## What the exercise asks
Where the records below begin, start copying, and stop after the line that contains "yellow lemon: [568,307,614,353]"; reproduce every line exactly but omit pictures.

## Object inventory comparisons

○ ○ ○ ○ ○

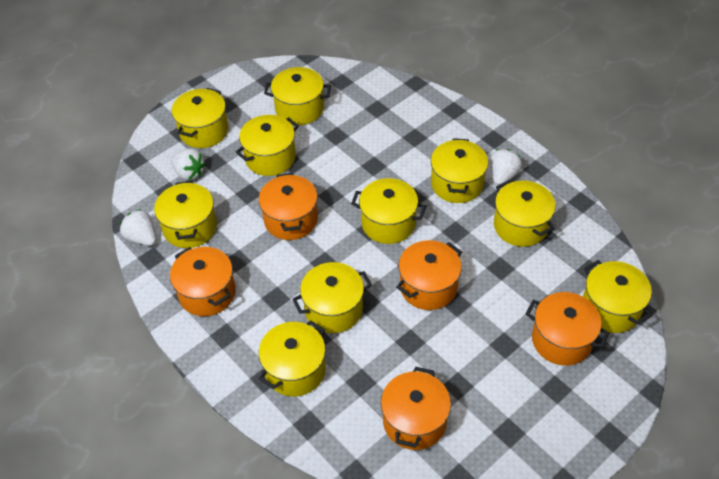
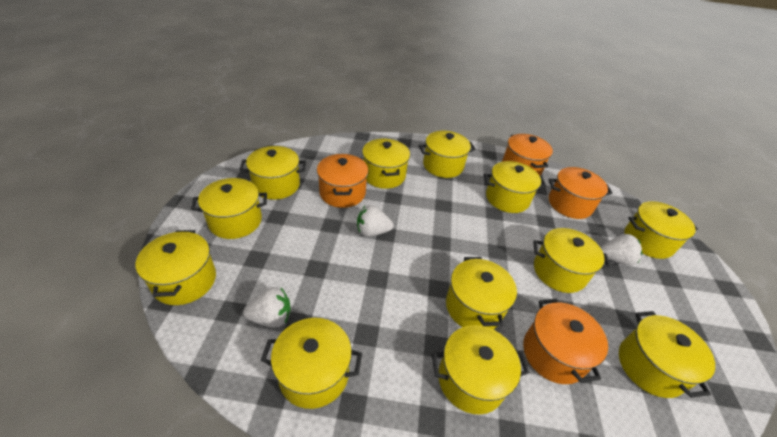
orange pot: [170,247,236,316] [259,173,318,240] [381,367,451,450] [396,240,462,310] [525,292,609,365] = 5 -> [317,154,368,208] [502,134,553,176] [523,299,608,384] [549,167,612,219] = 4
yellow pot: [154,181,217,248] [172,88,228,148] [236,115,299,176] [259,320,326,397] [264,67,331,125] [292,262,372,333] [351,178,426,244] [431,138,488,203] [494,180,555,247] [583,260,652,333] = 10 -> [136,230,216,305] [191,178,267,239] [239,146,306,200] [260,318,362,409] [362,139,410,189] [419,131,476,178] [432,325,529,414] [446,257,517,329] [484,161,546,213] [533,228,610,293] [619,311,715,398] [624,201,698,259] = 12

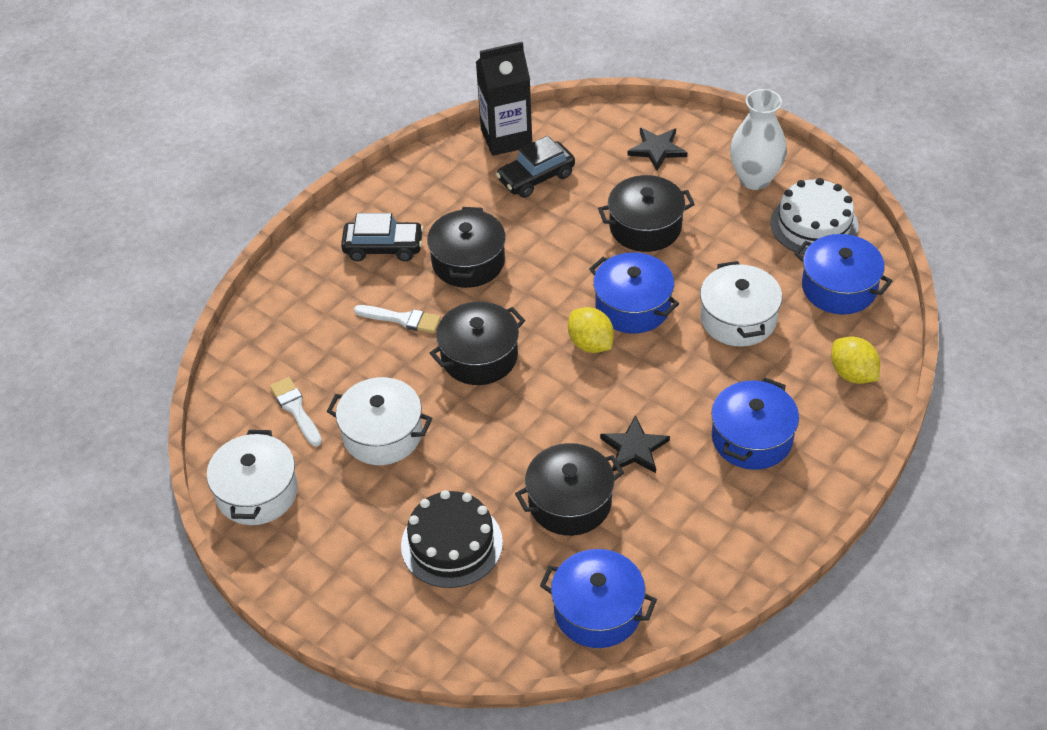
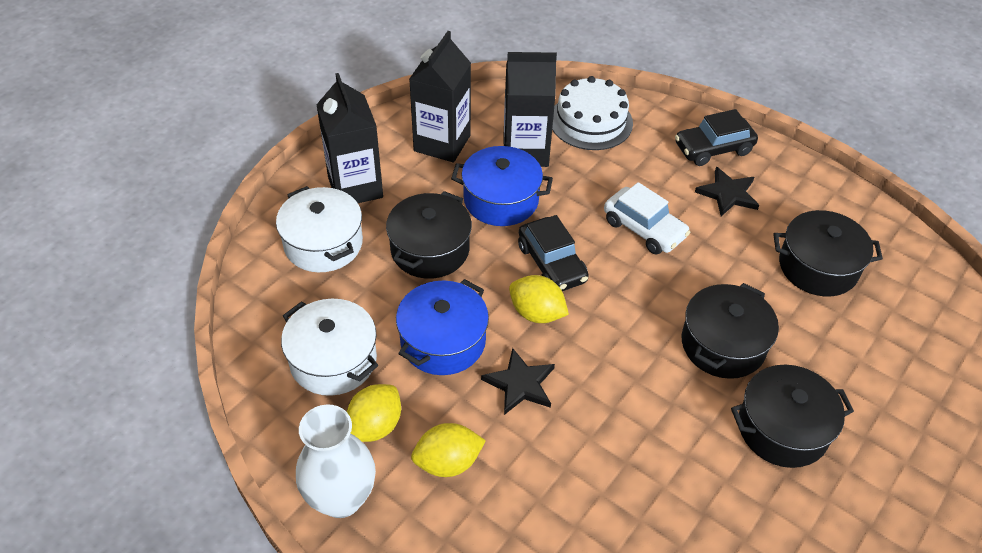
black cake: [401,490,503,588] = 1 -> none = 0
black carton: [476,42,532,156] = 1 -> [316,73,383,203] [409,31,471,163] [503,52,557,167] = 3
blue pot: [540,549,657,648] [589,252,679,333] [711,378,799,470] [795,234,892,315] = 4 -> [396,279,489,375] [451,146,553,226] = 2
white brush: [270,377,322,447] [354,305,441,333] = 2 -> none = 0
white car: none = 0 -> [604,182,691,255] = 1
white pot: [207,430,298,525] [327,377,432,465] [700,261,782,347] = 3 -> [276,186,363,272] [281,299,378,396] = 2
yellow lemon: [568,307,614,353] [831,337,880,384] = 2 -> [347,384,401,442] [411,423,486,477] [509,275,569,323] = 3

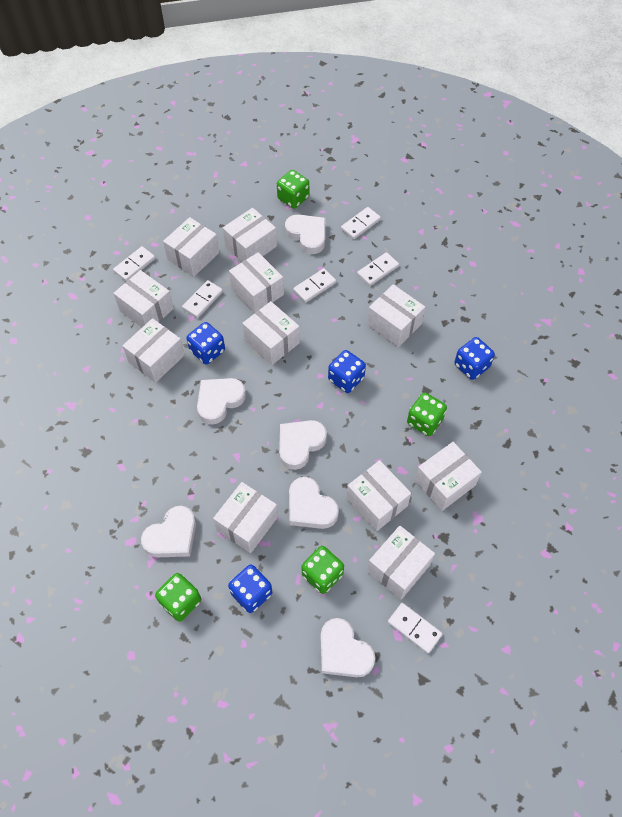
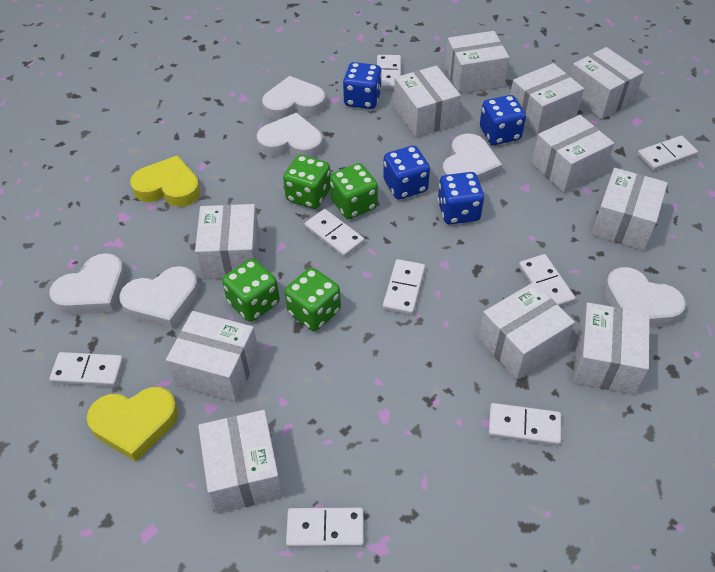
white domino: [113,246,155,281] [182,280,223,318] [293,268,336,303] [341,207,381,239] [357,252,399,286] [388,603,443,654] = 6 -> [49,352,124,387] [286,508,364,548] [304,209,364,257] [377,55,401,89] [382,259,425,315] [488,403,561,446] [519,254,576,307] [637,136,698,171] = 8
yellow heart: none = 0 -> [87,387,178,462] [130,155,201,207] = 2

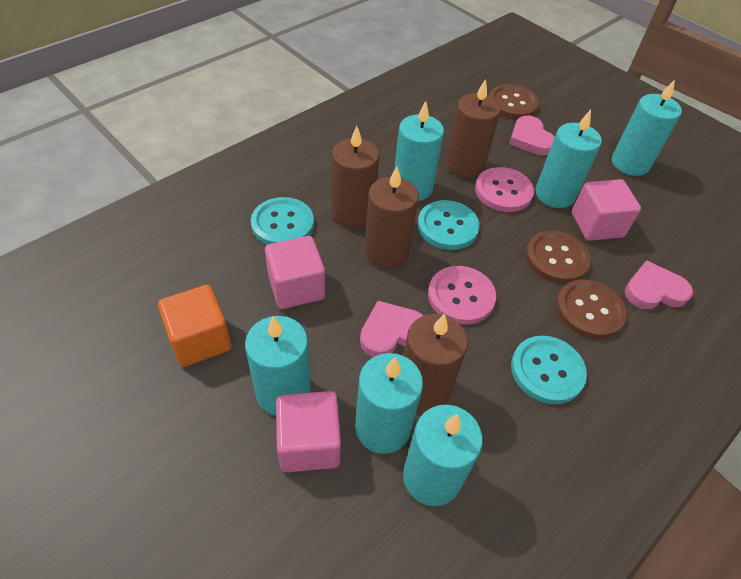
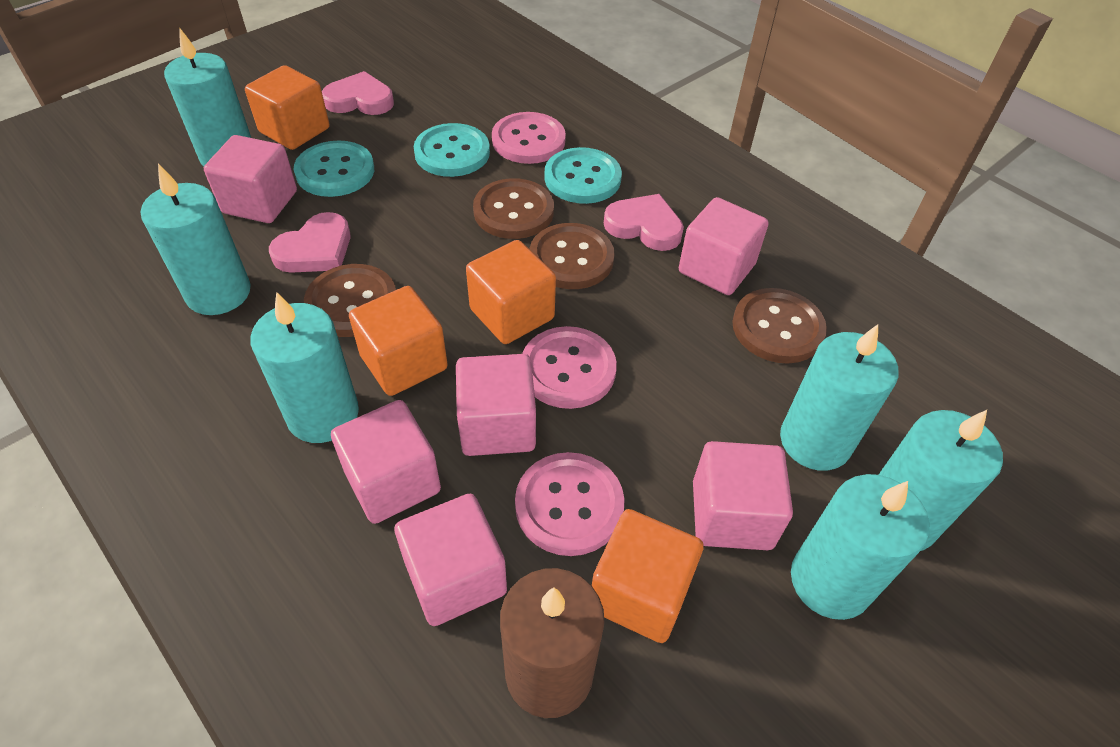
brown button: [489,84,539,119] [525,231,591,284] [556,279,627,339] = 3 -> [304,264,396,337] [473,178,554,239] [529,223,615,289] [732,288,827,363] = 4
brown candle: [332,126,379,228] [365,167,419,269] [403,314,468,413] [446,79,500,178] = 4 -> [500,568,605,718] = 1
orange cube: [158,285,232,367] = 1 -> [245,65,329,150] [349,286,448,396] [466,240,556,344] [592,509,704,643] = 4
pink button: [428,266,496,325] [475,167,534,212] = 2 -> [492,112,566,164] [515,452,625,556] [522,326,617,409] = 3
pink cube: [265,236,325,309] [276,391,341,472] [572,179,641,241] = 3 -> [204,135,297,223] [331,400,441,524] [395,494,507,626] [456,354,536,456] [679,197,769,295] [693,441,793,550] = 6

○ ○ ○ ○ ○

## Reply
orange pot: [170,247,236,316] [259,173,318,240] [381,367,451,450] [396,240,462,310] [525,292,609,365] = 5 -> [317,154,368,208] [502,134,553,176] [523,299,608,384] [549,167,612,219] = 4
yellow pot: [154,181,217,248] [172,88,228,148] [236,115,299,176] [259,320,326,397] [264,67,331,125] [292,262,372,333] [351,178,426,244] [431,138,488,203] [494,180,555,247] [583,260,652,333] = 10 -> [136,230,216,305] [191,178,267,239] [239,146,306,200] [260,318,362,409] [362,139,410,189] [419,131,476,178] [432,325,529,414] [446,257,517,329] [484,161,546,213] [533,228,610,293] [619,311,715,398] [624,201,698,259] = 12

black cake: [401,490,503,588] = 1 -> none = 0
black carton: [476,42,532,156] = 1 -> [316,73,383,203] [409,31,471,163] [503,52,557,167] = 3
blue pot: [540,549,657,648] [589,252,679,333] [711,378,799,470] [795,234,892,315] = 4 -> [396,279,489,375] [451,146,553,226] = 2
white brush: [270,377,322,447] [354,305,441,333] = 2 -> none = 0
white car: none = 0 -> [604,182,691,255] = 1
white pot: [207,430,298,525] [327,377,432,465] [700,261,782,347] = 3 -> [276,186,363,272] [281,299,378,396] = 2
yellow lemon: [568,307,614,353] [831,337,880,384] = 2 -> [347,384,401,442] [411,423,486,477] [509,275,569,323] = 3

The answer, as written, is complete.